-- start of PROVIDED RECORDS --
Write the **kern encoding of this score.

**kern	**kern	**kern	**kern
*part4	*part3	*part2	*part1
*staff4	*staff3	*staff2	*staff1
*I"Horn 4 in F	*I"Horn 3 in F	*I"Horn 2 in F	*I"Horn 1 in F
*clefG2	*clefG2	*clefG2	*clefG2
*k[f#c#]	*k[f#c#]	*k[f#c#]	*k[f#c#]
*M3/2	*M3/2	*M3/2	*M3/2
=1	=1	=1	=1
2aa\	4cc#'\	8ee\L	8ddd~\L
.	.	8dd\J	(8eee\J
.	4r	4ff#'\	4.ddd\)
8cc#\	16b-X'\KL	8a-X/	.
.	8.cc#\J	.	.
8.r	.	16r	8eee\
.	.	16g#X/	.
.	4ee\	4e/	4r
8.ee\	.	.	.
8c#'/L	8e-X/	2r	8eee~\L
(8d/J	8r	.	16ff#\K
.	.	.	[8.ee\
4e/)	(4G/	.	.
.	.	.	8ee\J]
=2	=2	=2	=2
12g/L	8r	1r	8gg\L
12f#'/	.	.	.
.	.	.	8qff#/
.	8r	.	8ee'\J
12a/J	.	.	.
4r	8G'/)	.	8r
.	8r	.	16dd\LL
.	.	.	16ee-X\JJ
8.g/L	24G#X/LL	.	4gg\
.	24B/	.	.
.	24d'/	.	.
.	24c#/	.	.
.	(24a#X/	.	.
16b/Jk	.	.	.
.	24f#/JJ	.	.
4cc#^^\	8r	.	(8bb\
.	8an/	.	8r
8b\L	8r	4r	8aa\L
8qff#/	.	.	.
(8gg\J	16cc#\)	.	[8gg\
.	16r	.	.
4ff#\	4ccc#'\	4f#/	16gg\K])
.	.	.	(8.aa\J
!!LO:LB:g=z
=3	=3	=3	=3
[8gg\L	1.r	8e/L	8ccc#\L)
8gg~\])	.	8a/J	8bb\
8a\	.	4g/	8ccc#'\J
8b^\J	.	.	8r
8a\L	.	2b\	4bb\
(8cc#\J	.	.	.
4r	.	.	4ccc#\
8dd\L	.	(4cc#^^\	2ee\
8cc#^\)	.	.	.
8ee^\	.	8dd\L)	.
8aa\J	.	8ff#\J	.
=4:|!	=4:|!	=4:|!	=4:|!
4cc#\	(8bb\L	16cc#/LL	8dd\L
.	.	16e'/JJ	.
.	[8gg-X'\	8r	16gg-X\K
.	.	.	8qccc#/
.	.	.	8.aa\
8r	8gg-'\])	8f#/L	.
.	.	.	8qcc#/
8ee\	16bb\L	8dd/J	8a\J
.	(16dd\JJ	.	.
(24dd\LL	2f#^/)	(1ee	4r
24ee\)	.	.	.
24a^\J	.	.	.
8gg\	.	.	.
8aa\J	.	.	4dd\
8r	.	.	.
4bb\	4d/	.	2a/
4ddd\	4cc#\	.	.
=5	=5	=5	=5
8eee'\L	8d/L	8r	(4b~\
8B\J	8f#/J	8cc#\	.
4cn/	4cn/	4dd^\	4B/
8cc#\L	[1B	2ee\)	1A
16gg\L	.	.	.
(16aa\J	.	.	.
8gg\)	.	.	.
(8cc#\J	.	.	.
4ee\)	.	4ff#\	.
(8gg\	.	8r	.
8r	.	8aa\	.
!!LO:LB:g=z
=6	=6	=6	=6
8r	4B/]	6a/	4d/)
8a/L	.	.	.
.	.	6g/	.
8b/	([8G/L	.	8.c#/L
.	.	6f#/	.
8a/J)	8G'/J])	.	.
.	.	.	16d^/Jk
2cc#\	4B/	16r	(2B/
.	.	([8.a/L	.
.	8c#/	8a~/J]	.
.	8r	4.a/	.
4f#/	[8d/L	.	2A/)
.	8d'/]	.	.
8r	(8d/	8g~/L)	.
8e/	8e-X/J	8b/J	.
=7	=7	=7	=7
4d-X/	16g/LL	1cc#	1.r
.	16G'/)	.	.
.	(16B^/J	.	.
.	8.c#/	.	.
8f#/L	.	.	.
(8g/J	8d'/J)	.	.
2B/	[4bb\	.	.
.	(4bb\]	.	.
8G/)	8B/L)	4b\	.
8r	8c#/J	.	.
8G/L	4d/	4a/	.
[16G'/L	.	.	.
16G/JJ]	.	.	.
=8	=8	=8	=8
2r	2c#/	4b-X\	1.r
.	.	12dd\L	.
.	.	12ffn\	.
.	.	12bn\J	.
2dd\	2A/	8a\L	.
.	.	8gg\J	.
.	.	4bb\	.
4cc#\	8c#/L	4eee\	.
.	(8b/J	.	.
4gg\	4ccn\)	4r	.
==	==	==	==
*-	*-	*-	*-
-- end of PROVIDED RECORDS --
AIM OF THE TASK = Which lines in the items contain the string "kern", with matching case? List each such line in full.

COMPLETED EXERCISE =
Write the **kern encoding of this score.
**kern	**kern	**kern	**kern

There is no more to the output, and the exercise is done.